--- Material to process Enclosed Below ---
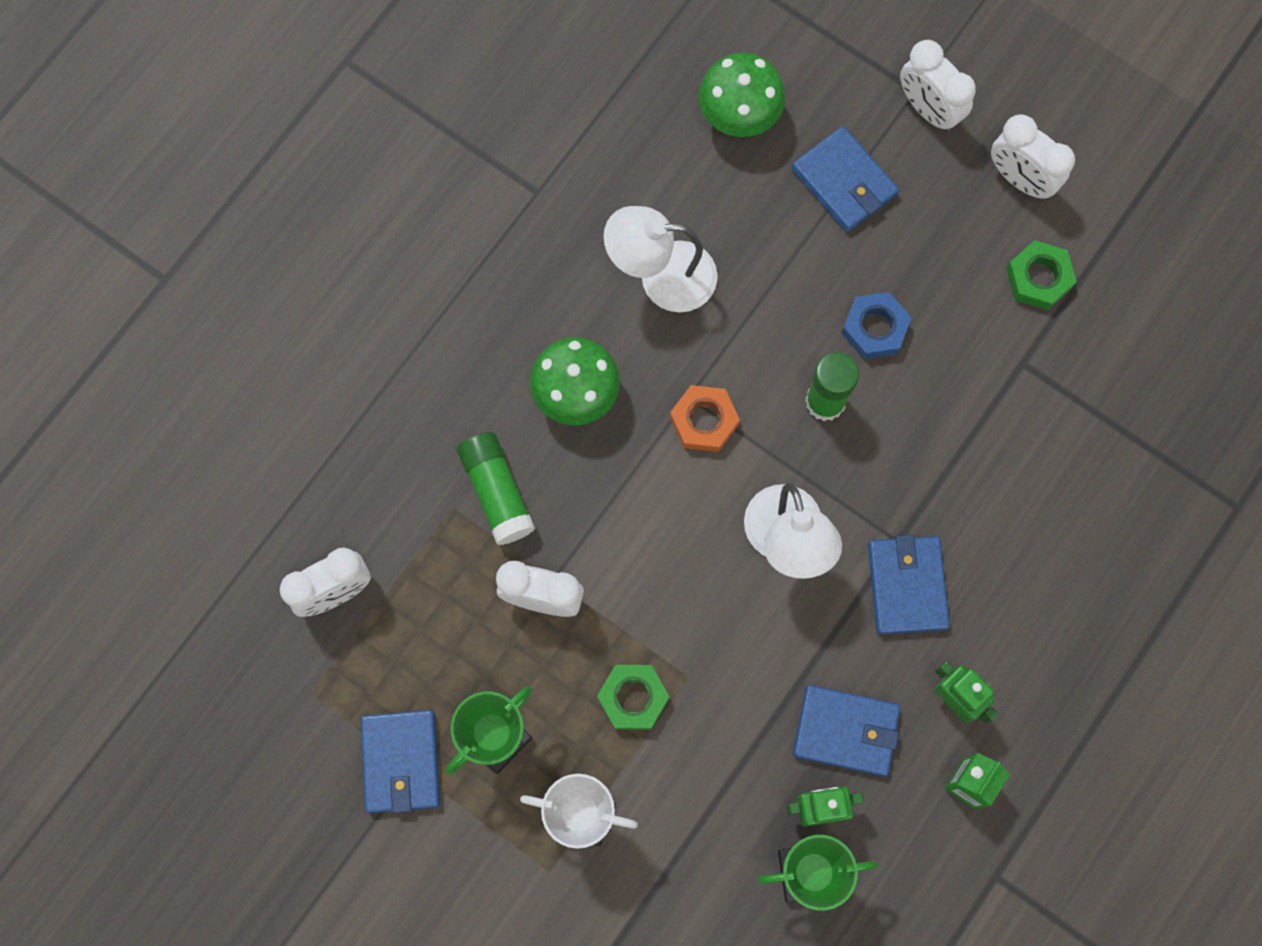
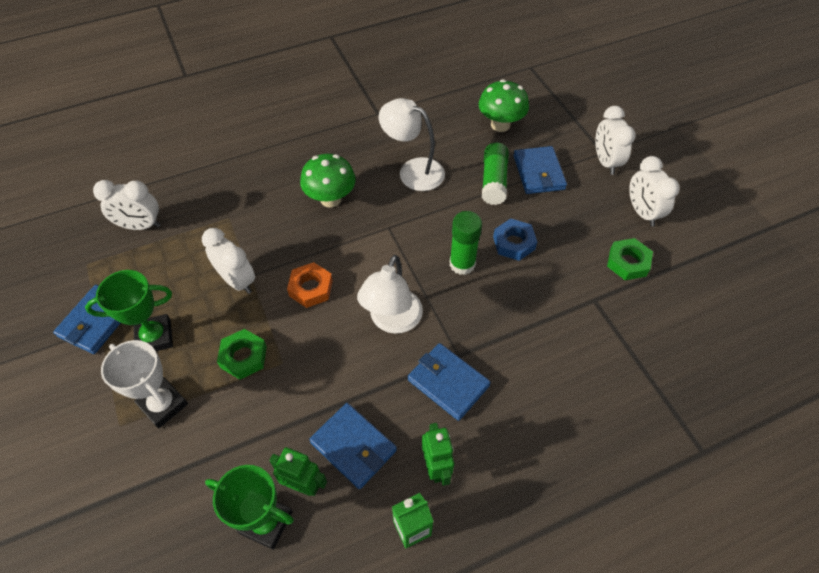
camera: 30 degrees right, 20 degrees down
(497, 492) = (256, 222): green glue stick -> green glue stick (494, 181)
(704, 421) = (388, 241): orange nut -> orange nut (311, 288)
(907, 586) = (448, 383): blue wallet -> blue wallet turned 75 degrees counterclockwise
--- End of Enclosed Material to process ---
--- Material to process Enclosed Below ---
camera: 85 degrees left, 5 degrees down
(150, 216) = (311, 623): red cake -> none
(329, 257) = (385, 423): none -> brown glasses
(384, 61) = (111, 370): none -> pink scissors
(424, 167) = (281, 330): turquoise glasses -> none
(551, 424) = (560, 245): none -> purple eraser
--- End of Enclosed Material to process ---
--- Material to process Enclosed Below ---
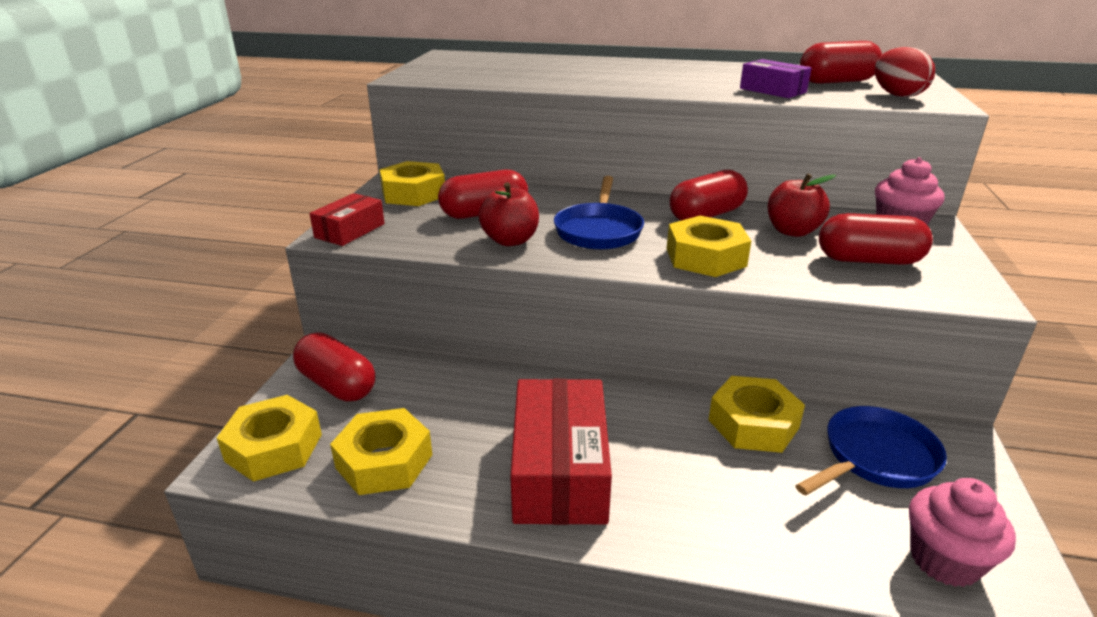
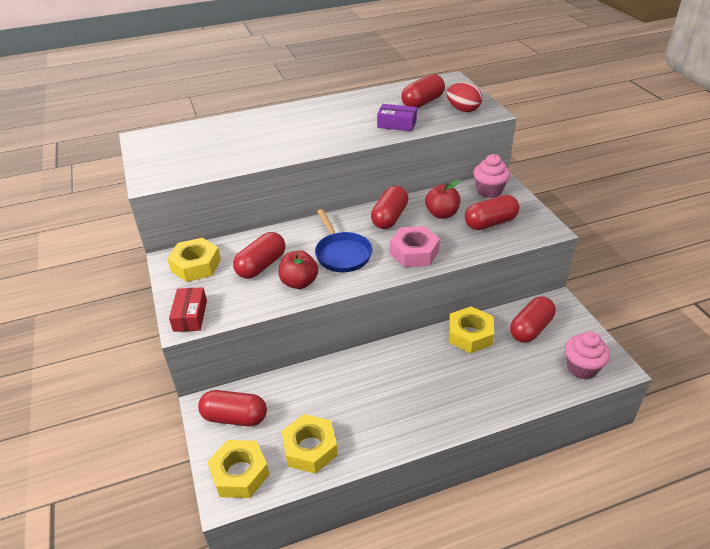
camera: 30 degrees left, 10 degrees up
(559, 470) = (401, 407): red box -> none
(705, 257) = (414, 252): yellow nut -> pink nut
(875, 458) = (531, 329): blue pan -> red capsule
--- End of Enclosed Material to process ---
- **The task**
From the records above, print exactly the lines that run from the line with "camera: 30 degrees left, 10 degrees up" to the line with "(875, 458) = (531, 329): blue", inclusive.

- **Response to the exercise**
camera: 30 degrees left, 10 degrees up
(559, 470) = (401, 407): red box -> none
(705, 257) = (414, 252): yellow nut -> pink nut
(875, 458) = (531, 329): blue pan -> red capsule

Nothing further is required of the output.